*** Information ***
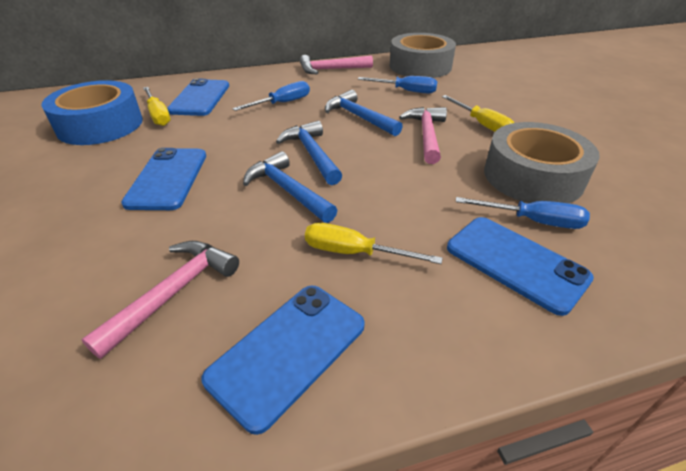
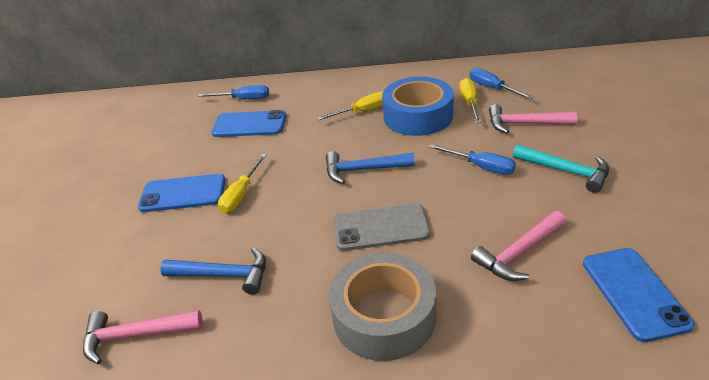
blue hammer: 3 -> 2
blue phone: 4 -> 3
grey phone: 0 -> 1
grey tape: 2 -> 1
turquoise hammer: 0 -> 1

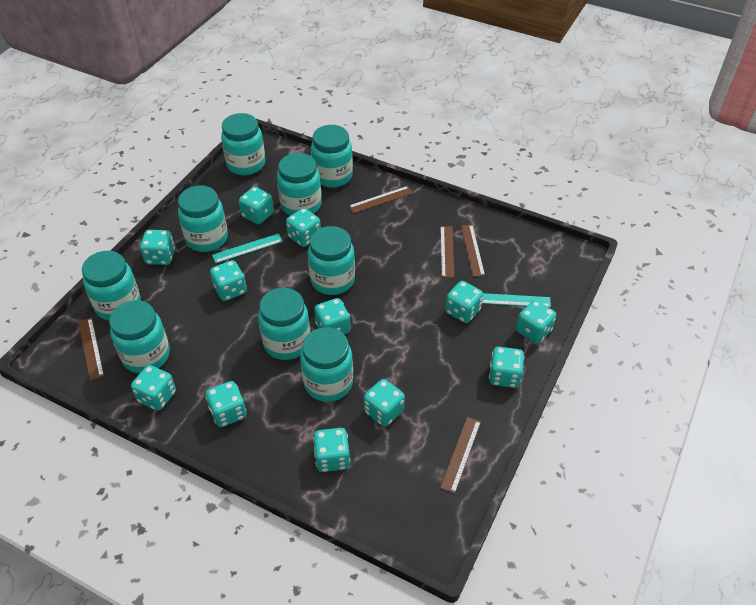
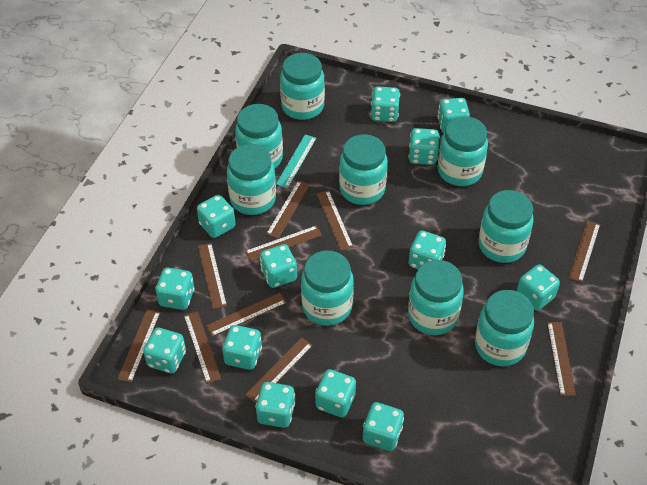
brown ruler: 5 -> 10
turquoise dice: 12 -> 13
turquoise ruler: 2 -> 1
*** End of Information ***
(What needs to be done): State how many lines of the listing hold the string "turquoise", and add nothing else.

(Solution to this exercise): 3